(Stored data entries)

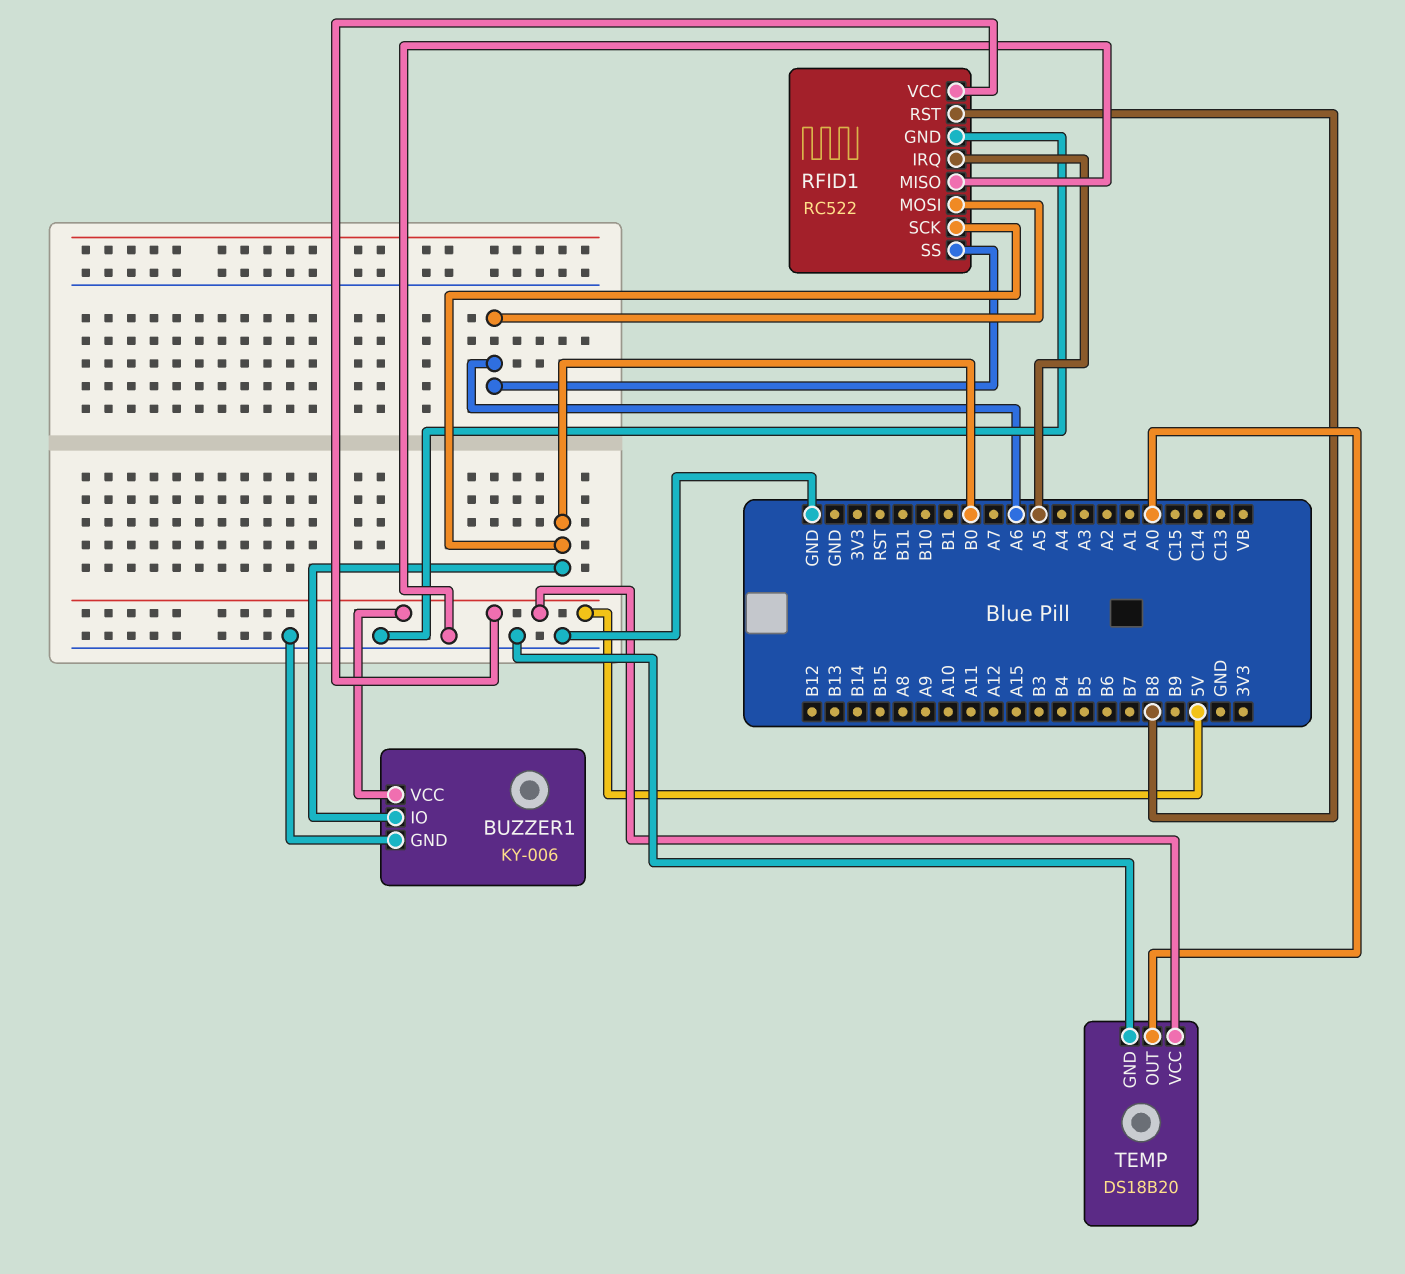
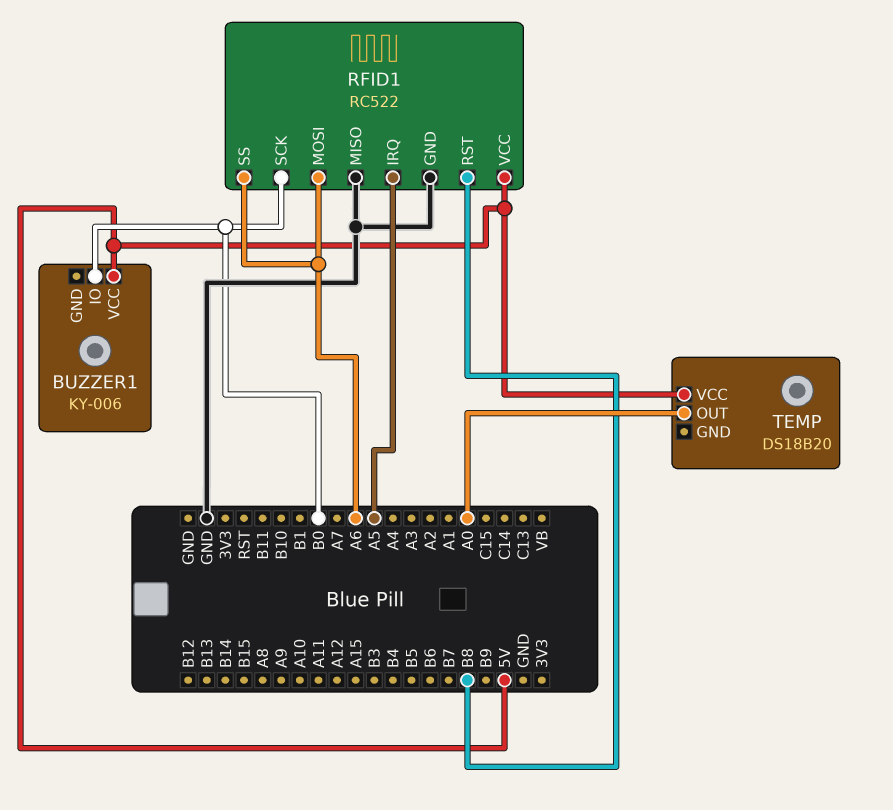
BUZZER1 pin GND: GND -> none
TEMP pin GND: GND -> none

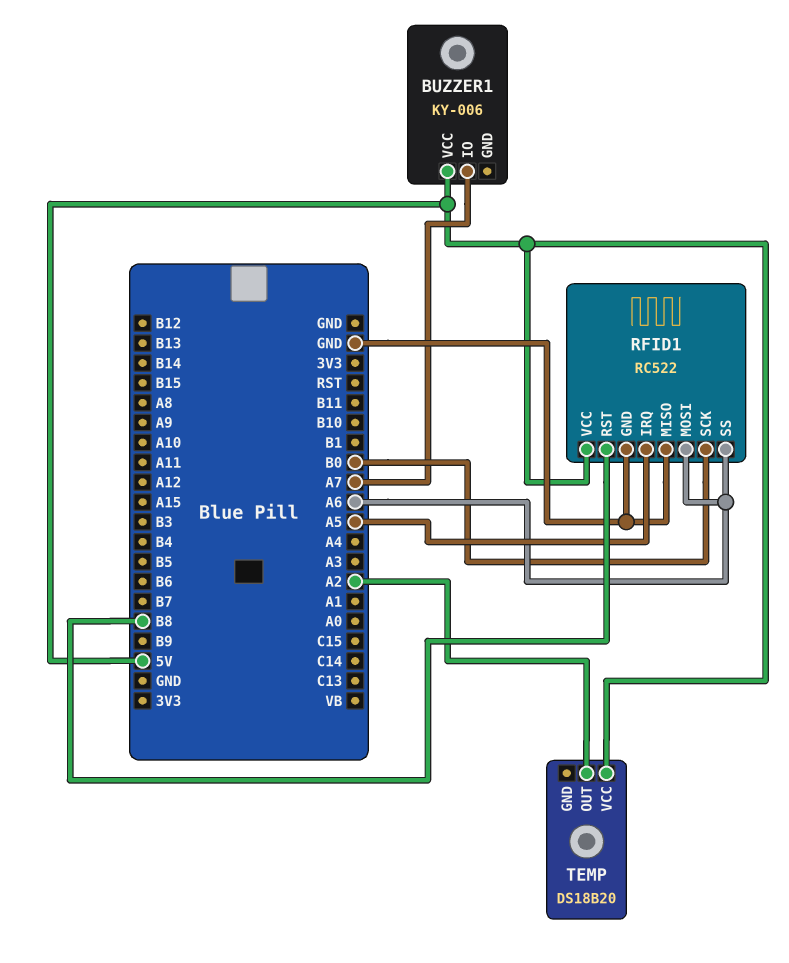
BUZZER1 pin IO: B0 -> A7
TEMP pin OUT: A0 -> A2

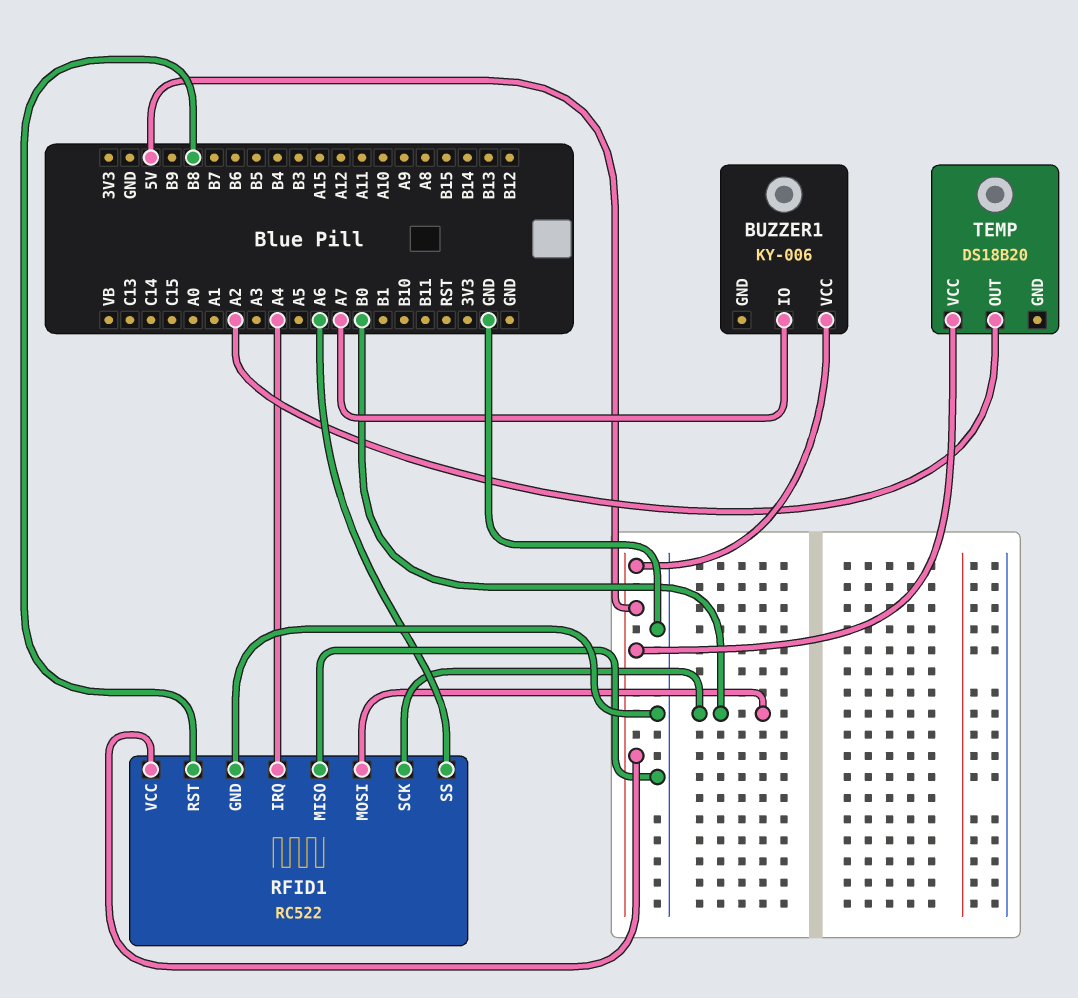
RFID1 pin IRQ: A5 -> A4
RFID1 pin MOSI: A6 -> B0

==

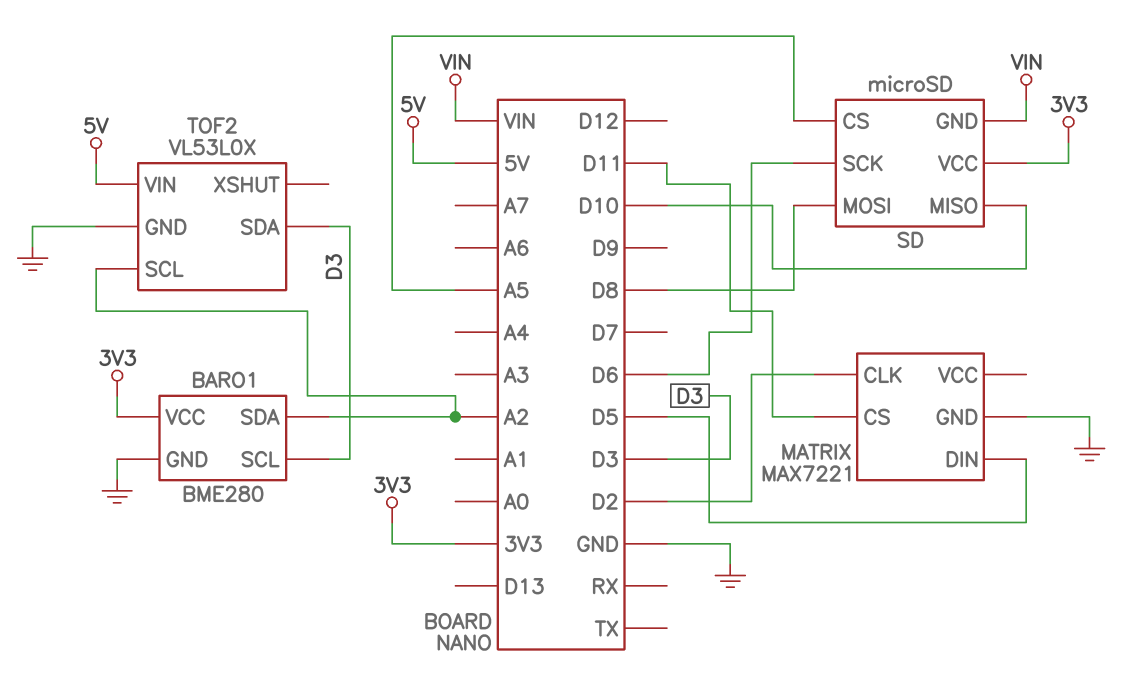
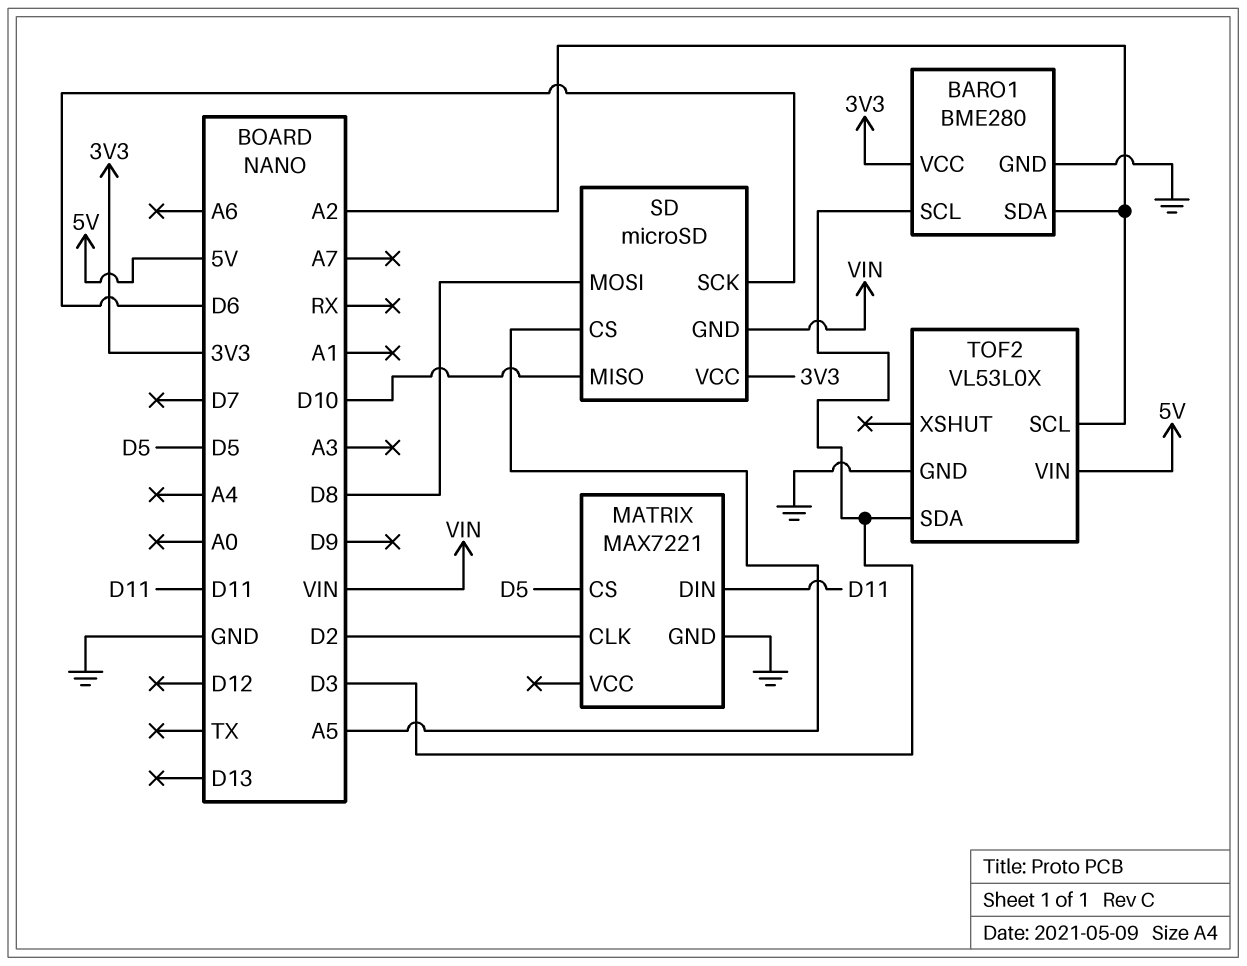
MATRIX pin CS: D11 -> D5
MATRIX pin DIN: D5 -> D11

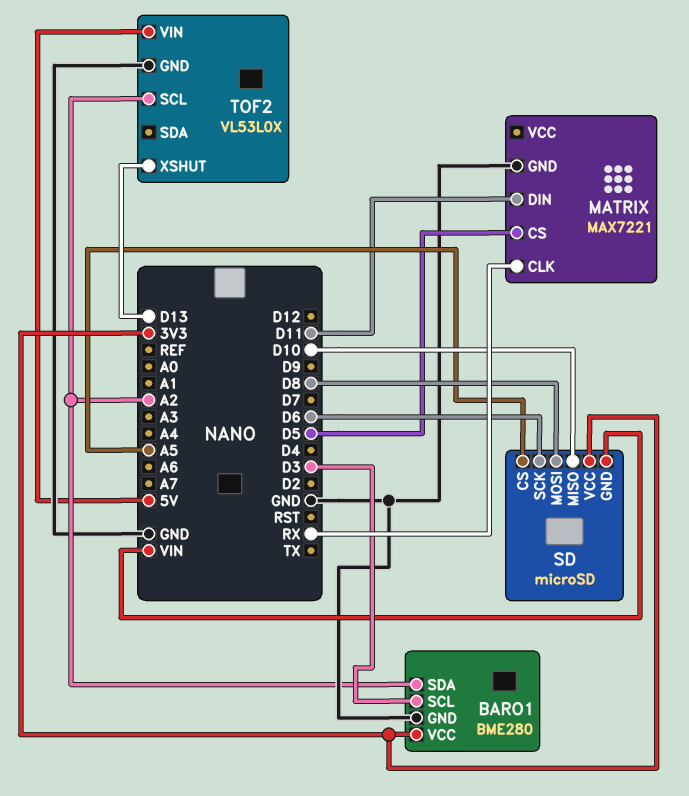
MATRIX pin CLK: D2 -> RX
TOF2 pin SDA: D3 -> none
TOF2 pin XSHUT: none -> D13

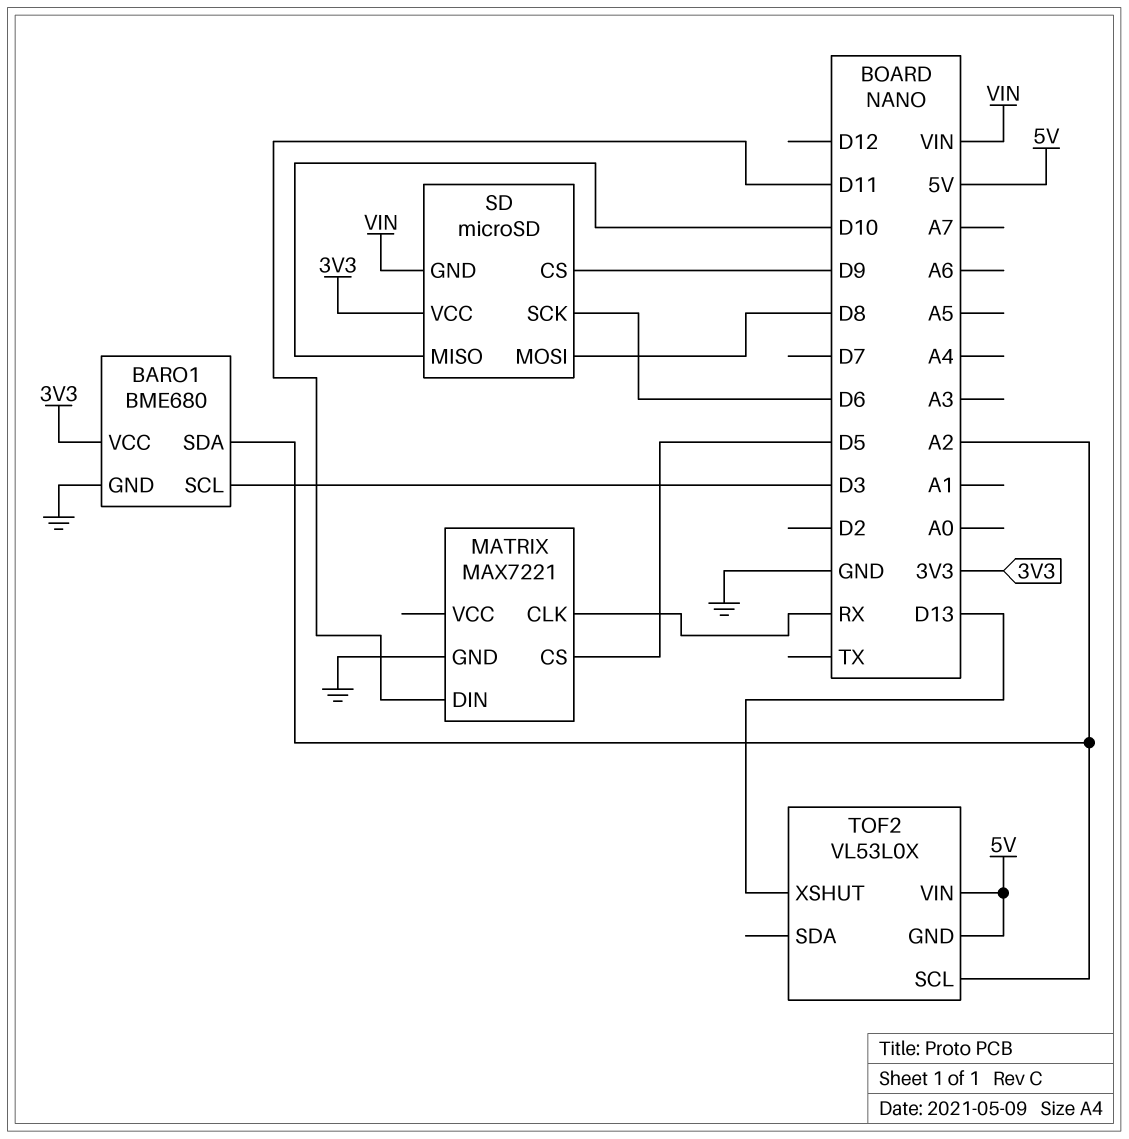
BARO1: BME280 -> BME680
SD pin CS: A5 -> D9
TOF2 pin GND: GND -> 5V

● Exercise
Range to copy from the records above: the line containing "TEMP pin OUT: A0 -> A2" to the line containing "RFID1 pin MOSI: A6 -> B0", both included. Output those lines exactly and only those, skipping pictures.

● Response area
TEMP pin OUT: A0 -> A2

RFID1 pin IRQ: A5 -> A4
RFID1 pin MOSI: A6 -> B0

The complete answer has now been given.